____ PROVIDED DATA

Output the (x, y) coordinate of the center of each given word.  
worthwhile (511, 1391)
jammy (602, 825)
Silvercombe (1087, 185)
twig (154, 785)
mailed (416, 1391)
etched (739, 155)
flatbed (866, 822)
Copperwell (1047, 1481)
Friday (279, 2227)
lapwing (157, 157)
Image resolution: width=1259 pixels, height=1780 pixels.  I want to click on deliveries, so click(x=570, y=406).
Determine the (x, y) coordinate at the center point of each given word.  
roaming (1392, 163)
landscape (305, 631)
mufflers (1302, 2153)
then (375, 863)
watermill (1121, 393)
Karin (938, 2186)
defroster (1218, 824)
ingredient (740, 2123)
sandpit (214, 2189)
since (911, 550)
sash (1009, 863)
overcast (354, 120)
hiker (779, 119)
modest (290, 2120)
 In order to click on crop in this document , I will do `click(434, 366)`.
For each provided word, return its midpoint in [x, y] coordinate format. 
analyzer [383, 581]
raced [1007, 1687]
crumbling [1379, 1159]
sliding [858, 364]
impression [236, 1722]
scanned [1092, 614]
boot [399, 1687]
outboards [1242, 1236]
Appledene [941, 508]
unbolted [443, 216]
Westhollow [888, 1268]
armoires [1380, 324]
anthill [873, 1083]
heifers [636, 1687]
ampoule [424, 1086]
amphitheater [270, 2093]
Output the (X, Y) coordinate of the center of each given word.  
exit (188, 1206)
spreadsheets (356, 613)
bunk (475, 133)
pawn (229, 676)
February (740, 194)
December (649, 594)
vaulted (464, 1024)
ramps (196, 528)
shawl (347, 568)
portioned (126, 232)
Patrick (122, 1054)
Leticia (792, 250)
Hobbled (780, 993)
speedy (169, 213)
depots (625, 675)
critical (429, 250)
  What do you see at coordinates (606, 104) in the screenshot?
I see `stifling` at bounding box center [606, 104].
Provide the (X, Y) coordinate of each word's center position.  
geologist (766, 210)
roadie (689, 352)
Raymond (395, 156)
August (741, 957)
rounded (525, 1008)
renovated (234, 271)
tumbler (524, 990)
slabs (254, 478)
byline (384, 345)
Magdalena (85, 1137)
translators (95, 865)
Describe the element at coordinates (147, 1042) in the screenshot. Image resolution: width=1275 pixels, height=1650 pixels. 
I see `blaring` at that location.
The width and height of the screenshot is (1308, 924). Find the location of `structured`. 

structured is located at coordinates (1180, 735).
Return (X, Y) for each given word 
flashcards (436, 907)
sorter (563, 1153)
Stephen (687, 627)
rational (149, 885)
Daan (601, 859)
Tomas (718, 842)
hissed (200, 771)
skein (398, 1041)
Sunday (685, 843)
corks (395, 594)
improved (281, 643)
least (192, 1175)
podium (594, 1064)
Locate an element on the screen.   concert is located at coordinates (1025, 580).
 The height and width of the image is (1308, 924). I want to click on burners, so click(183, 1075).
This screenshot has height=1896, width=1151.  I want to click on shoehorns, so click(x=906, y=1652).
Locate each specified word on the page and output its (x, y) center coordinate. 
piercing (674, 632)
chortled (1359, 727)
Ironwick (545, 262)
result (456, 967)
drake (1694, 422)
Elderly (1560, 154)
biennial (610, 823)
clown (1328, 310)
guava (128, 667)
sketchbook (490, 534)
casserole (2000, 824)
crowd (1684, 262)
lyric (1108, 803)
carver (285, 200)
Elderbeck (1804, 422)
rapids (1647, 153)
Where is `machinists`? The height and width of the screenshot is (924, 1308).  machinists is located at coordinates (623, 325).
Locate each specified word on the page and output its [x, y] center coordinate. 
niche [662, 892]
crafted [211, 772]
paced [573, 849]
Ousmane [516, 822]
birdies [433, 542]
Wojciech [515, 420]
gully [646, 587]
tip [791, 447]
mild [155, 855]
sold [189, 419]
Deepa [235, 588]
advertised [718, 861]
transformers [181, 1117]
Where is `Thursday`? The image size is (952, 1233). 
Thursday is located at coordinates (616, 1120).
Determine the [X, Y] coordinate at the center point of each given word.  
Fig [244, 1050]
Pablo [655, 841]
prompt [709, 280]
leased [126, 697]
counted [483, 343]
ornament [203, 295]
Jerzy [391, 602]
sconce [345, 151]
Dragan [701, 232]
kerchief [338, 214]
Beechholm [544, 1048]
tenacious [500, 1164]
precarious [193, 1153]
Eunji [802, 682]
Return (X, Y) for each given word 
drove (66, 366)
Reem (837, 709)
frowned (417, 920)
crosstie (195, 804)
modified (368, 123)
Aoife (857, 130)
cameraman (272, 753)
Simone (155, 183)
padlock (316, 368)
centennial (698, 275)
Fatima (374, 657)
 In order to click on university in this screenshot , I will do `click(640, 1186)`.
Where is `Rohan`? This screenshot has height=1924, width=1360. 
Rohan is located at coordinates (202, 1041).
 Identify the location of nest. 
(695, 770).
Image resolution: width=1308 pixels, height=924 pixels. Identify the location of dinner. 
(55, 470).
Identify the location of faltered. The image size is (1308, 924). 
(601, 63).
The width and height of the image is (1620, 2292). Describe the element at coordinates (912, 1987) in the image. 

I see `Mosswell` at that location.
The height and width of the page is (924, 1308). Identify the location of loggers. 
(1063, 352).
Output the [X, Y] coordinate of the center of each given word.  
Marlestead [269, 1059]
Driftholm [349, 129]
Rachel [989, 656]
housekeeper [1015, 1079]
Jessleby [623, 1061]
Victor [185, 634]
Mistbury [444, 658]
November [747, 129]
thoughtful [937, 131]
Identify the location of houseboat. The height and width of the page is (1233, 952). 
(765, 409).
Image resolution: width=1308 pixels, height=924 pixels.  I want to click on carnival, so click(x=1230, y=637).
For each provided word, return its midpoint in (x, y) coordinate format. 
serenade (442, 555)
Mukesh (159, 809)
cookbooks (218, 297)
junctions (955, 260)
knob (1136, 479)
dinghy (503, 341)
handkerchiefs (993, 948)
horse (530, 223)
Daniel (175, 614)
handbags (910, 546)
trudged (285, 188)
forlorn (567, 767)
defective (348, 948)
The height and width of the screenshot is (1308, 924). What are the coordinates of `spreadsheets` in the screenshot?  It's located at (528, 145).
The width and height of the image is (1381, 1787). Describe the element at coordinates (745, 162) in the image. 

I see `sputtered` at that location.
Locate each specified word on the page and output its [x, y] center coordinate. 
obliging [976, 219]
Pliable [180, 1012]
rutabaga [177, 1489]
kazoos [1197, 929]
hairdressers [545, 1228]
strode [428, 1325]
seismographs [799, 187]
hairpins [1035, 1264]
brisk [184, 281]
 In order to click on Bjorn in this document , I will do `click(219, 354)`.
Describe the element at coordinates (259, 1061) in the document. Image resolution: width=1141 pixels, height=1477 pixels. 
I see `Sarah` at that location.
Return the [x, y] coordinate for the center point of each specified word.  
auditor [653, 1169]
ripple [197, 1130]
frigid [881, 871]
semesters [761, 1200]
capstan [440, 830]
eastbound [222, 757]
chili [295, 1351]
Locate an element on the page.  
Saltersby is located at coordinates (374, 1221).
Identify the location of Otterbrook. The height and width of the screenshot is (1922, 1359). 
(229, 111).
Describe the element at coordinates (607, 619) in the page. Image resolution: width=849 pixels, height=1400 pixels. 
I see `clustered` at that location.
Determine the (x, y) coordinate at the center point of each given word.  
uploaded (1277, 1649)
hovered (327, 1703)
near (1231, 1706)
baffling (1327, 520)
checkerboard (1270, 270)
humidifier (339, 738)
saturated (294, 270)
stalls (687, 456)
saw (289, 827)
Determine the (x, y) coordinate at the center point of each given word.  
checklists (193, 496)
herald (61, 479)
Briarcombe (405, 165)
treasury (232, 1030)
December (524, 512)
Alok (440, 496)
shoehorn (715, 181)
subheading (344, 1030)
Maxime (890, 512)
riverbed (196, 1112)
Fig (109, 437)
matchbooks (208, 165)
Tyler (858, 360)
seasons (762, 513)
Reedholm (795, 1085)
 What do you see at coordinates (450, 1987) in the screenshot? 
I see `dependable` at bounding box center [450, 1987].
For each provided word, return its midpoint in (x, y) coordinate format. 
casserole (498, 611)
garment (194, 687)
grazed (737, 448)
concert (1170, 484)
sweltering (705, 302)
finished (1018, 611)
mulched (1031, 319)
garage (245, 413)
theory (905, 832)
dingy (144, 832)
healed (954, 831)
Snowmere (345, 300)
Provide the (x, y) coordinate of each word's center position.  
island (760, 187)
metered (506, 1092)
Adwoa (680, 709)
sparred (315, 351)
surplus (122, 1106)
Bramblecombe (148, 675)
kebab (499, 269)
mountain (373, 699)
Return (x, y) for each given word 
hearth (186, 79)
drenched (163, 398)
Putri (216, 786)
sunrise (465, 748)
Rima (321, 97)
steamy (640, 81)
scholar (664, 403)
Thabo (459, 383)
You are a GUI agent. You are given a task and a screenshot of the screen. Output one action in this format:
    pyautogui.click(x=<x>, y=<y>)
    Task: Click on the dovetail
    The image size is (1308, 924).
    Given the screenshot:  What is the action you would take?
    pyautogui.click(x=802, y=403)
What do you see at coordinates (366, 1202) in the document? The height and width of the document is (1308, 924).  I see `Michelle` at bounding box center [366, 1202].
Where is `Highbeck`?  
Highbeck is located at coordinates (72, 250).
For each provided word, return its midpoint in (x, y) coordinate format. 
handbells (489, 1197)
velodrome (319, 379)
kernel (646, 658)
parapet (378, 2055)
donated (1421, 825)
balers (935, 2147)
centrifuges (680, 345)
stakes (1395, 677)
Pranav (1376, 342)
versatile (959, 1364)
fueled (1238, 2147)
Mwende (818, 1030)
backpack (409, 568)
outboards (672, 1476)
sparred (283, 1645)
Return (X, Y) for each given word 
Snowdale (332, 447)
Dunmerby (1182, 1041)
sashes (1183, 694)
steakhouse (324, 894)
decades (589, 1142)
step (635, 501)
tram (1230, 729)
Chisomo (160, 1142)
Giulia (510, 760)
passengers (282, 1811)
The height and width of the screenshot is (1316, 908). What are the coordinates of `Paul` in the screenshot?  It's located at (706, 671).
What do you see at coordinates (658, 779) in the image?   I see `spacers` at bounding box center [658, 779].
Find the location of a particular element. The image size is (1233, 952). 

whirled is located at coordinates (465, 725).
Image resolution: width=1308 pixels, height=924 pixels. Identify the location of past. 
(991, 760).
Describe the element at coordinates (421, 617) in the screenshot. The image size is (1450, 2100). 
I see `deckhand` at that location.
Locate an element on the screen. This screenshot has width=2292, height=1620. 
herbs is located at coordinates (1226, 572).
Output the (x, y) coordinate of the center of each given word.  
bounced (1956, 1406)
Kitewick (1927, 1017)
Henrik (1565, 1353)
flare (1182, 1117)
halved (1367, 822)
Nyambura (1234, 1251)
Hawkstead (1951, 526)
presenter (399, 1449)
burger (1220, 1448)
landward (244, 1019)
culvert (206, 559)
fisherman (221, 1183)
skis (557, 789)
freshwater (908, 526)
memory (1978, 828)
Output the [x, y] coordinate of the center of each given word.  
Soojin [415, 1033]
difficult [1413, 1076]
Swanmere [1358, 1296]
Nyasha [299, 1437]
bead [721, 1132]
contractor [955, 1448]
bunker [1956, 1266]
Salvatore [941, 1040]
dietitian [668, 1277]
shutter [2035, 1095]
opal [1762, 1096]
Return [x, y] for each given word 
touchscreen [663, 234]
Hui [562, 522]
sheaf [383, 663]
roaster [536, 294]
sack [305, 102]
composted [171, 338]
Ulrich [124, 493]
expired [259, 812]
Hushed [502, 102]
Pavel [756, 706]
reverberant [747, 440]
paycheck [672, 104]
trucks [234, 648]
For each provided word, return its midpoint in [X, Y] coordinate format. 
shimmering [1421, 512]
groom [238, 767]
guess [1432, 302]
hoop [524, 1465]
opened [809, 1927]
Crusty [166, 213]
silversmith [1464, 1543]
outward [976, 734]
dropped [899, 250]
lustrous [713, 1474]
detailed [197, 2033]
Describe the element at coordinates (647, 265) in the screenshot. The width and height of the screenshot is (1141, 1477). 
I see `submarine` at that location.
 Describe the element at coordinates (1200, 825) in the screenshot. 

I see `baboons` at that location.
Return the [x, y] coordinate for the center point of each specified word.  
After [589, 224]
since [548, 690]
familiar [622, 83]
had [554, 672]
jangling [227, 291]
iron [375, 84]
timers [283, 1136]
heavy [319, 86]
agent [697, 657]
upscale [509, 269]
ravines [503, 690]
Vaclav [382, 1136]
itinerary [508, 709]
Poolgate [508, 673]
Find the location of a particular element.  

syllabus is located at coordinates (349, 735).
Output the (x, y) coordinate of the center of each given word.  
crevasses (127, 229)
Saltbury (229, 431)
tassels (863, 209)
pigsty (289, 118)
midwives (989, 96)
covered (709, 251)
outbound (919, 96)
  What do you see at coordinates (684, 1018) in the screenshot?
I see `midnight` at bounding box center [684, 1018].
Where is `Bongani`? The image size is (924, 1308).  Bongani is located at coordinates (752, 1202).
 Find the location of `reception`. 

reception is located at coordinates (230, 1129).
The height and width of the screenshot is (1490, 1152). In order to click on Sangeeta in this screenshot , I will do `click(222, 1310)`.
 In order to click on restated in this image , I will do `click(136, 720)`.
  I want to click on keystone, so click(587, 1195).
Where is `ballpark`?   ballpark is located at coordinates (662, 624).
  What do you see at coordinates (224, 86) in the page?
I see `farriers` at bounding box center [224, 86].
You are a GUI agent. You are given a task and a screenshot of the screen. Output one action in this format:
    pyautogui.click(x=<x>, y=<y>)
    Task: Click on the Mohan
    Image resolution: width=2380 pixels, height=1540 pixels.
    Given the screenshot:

________

• DESCRIPTION OF THE TASK: Put the records from the start up to and including the line containing "In order to click on crop" into a numbered list, skipping any blank lines.

• RESPONSE TO THE EXERCISE:
1. Output the (x, y) coordinate of the center of each given word.  
2. worthwhile (511, 1391)
3. jammy (602, 825)
4. Silvercombe (1087, 185)
5. twig (154, 785)
6. mailed (416, 1391)
7. etched (739, 155)
8. flatbed (866, 822)
9. Copperwell (1047, 1481)
10. Friday (279, 2227)
11. lapwing (157, 157)
12. Image resolution: width=1259 pixels, height=1780 pixels.  I want to click on deliveries, so click(x=570, y=406).
13. Determine the (x, y) coordinate at the center point of each given word.  
14. roaming (1392, 163)
15. landscape (305, 631)
16. mufflers (1302, 2153)
17. then (375, 863)
18. watermill (1121, 393)
19. Karin (938, 2186)
20. defroster (1218, 824)
21. ingredient (740, 2123)
22. sandpit (214, 2189)
23. since (911, 550)
24. sash (1009, 863)
25. overcast (354, 120)
26. hiker (779, 119)
27. modest (290, 2120)
28.  In order to click on crop in this document , I will do `click(434, 366)`.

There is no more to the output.